>> start EXTRACTED INFORMATION
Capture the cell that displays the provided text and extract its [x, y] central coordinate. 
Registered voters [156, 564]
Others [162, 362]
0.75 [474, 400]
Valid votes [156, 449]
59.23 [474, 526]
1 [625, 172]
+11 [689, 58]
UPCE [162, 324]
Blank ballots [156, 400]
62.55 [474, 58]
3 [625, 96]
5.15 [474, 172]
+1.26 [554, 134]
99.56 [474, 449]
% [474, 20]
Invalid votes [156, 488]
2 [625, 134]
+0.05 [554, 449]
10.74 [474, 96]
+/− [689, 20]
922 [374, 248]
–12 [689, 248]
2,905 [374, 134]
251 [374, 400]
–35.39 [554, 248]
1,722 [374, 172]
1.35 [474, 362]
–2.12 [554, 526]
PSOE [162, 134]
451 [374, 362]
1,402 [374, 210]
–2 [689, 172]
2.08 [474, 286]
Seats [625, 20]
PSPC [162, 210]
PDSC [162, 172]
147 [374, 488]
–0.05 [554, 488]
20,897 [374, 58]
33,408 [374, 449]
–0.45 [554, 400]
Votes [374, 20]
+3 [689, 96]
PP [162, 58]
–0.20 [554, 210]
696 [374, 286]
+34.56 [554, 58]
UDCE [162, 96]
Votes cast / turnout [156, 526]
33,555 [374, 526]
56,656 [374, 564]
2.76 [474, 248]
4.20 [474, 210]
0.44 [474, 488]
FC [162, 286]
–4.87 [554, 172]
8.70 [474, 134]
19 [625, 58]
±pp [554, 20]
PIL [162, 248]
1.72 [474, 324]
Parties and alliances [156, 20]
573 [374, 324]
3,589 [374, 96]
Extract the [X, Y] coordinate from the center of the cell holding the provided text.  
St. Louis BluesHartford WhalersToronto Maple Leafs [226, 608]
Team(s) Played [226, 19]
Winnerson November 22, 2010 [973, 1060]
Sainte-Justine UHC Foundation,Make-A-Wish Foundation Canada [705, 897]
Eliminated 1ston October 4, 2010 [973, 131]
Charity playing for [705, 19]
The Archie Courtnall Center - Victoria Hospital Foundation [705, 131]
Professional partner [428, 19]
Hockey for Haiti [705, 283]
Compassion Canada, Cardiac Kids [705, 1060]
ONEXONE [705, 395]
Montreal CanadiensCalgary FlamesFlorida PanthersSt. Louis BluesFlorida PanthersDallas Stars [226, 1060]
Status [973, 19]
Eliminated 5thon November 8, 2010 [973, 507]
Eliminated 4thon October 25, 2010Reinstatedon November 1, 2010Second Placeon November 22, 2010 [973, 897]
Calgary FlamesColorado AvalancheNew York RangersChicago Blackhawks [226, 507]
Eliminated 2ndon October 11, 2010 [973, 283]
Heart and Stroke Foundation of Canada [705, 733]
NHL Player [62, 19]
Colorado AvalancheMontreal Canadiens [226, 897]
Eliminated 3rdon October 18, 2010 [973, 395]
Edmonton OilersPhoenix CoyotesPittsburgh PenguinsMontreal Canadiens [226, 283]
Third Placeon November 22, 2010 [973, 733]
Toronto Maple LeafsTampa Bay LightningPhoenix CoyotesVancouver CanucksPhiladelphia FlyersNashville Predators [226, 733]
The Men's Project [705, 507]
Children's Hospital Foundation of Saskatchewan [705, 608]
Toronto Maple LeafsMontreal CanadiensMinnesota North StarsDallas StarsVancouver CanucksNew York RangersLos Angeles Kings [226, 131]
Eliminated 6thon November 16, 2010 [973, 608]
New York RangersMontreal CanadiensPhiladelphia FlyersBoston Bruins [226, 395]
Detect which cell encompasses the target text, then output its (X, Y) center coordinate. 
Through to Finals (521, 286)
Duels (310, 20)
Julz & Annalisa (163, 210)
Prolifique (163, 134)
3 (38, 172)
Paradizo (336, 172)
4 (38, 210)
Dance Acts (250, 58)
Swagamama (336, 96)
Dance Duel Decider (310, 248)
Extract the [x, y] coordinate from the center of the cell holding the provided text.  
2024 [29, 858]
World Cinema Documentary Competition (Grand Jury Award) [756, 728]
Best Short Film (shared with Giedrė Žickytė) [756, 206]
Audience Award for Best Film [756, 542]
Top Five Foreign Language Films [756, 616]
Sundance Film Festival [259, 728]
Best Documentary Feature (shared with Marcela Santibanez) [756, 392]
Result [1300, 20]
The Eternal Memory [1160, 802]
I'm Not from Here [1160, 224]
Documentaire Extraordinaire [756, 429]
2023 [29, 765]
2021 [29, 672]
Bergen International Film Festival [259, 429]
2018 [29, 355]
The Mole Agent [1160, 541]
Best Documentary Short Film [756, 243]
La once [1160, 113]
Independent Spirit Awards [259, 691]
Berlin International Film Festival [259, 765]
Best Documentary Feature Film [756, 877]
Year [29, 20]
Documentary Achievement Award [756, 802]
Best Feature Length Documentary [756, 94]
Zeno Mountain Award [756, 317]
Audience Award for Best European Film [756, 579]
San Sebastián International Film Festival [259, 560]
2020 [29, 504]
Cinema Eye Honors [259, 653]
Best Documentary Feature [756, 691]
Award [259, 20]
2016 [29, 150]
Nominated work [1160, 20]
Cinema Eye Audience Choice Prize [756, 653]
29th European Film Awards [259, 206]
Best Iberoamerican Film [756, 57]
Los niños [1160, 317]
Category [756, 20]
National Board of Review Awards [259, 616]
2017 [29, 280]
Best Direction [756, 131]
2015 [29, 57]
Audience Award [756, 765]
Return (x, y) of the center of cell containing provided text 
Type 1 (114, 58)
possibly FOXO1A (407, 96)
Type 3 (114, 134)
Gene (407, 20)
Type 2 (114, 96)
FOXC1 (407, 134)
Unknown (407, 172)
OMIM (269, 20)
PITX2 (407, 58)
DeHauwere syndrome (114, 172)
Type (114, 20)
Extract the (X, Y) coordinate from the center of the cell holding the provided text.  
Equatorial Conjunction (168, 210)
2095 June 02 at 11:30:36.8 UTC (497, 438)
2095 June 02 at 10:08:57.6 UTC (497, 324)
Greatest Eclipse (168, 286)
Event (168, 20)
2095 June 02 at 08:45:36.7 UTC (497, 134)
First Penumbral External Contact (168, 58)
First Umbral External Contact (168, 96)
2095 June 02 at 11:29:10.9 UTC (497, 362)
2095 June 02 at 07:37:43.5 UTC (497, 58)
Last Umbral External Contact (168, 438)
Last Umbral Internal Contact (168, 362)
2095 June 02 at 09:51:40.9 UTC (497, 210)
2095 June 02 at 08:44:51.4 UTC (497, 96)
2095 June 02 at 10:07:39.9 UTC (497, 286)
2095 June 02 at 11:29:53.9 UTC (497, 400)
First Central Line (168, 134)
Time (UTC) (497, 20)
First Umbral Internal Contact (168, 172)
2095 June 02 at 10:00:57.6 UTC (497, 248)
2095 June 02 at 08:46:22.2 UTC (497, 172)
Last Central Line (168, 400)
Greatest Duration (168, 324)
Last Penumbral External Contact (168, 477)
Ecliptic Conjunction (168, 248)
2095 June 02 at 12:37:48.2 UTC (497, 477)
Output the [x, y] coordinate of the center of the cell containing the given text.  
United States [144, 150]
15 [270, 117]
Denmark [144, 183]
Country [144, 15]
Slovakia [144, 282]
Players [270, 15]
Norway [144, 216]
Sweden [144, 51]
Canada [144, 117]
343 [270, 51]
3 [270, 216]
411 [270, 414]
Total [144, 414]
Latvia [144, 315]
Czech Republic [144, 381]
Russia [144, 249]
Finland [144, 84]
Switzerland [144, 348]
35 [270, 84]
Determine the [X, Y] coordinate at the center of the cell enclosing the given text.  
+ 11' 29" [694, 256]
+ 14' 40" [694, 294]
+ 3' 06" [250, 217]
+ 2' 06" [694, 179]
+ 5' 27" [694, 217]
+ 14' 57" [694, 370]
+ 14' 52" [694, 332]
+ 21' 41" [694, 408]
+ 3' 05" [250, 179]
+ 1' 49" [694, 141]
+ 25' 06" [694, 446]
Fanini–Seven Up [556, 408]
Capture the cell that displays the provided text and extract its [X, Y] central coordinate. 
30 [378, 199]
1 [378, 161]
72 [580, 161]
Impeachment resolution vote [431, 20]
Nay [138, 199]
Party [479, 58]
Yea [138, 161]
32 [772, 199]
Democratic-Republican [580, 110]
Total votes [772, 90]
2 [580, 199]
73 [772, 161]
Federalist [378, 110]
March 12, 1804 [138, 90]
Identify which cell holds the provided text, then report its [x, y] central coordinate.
>> end EXTRACTED INFORMATION
* _TASK REQUIREMENTS_:
Please copy the records from their start through the line containing "Winnerson November 22, 2010 [973, 1060]", both ends included, substituting "Enrolled voters" for "Registered voters" and changing nothing else. Give only those lines.

* _TASK SOLUTION_:
Capture the cell that displays the provided text and extract its [x, y] central coordinate. 
Enrolled voters [156, 564]
Others [162, 362]
0.75 [474, 400]
Valid votes [156, 449]
59.23 [474, 526]
1 [625, 172]
+11 [689, 58]
UPCE [162, 324]
Blank ballots [156, 400]
62.55 [474, 58]
3 [625, 96]
5.15 [474, 172]
+1.26 [554, 134]
99.56 [474, 449]
% [474, 20]
Invalid votes [156, 488]
2 [625, 134]
+0.05 [554, 449]
10.74 [474, 96]
+/− [689, 20]
922 [374, 248]
–12 [689, 248]
2,905 [374, 134]
251 [374, 400]
–35.39 [554, 248]
1,722 [374, 172]
1.35 [474, 362]
–2.12 [554, 526]
PSOE [162, 134]
451 [374, 362]
1,402 [374, 210]
–2 [689, 172]
2.08 [474, 286]
Seats [625, 20]
PSPC [162, 210]
PDSC [162, 172]
147 [374, 488]
–0.05 [554, 488]
20,897 [374, 58]
33,408 [374, 449]
–0.45 [554, 400]
Votes [374, 20]
+3 [689, 96]
PP [162, 58]
–0.20 [554, 210]
696 [374, 286]
+34.56 [554, 58]
UDCE [162, 96]
Votes cast / turnout [156, 526]
33,555 [374, 526]
56,656 [374, 564]
2.76 [474, 248]
4.20 [474, 210]
0.44 [474, 488]
FC [162, 286]
–4.87 [554, 172]
8.70 [474, 134]
19 [625, 58]
±pp [554, 20]
PIL [162, 248]
1.72 [474, 324]
Parties and alliances [156, 20]
573 [374, 324]
3,589 [374, 96]
Extract the [X, Y] coordinate from the center of the cell holding the provided text.  
St. Louis BluesHartford WhalersToronto Maple Leafs [226, 608]
Team(s) Played [226, 19]
Winnerson November 22, 2010 [973, 1060]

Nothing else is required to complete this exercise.